## Exercise brief
Everything below from the line with "pink wallet: 0 -> 3" to the last line, both included, is to be written out exactly, with nothing added.

++++++++

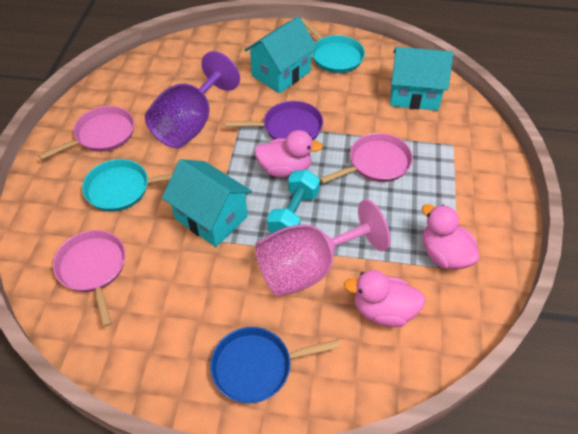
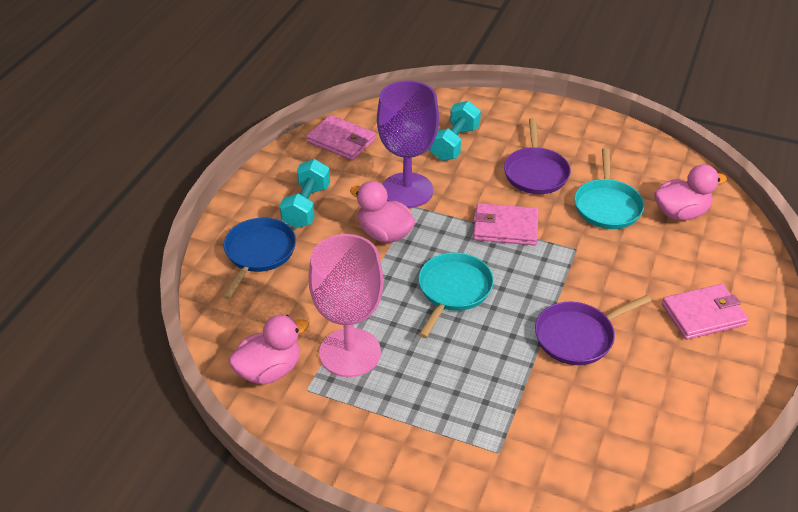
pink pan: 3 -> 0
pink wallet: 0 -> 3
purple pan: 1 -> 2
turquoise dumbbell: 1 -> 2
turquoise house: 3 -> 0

++++++++

## The completed task
pink wallet: 0 -> 3
purple pan: 1 -> 2
turquoise dumbbell: 1 -> 2
turquoise house: 3 -> 0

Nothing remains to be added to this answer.